DATA BELOW.
Start of Block

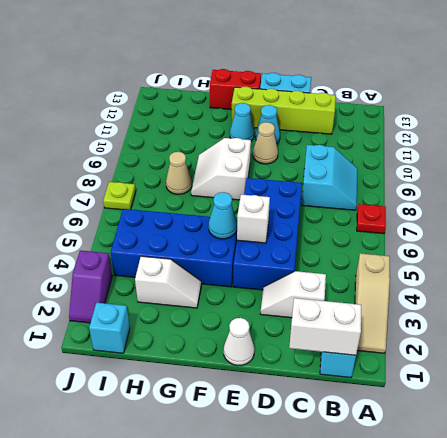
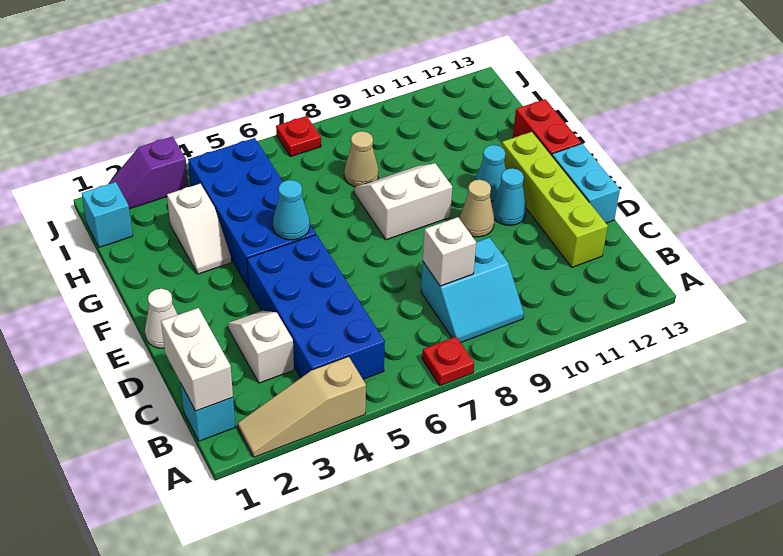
blue brick D4:E7 level 1 -> blue brick B4:E5 level 1
white brick E5 level 2 -> white brick C8 level 2
lime plate J7 level 1 -> red plate J7 level 1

End of Block

TASK PROMPT. Return all the material exactly, skipping pictures.

FINISHED TASK.
blue brick D4:E7 level 1 -> blue brick B4:E5 level 1
white brick E5 level 2 -> white brick C8 level 2
lime plate J7 level 1 -> red plate J7 level 1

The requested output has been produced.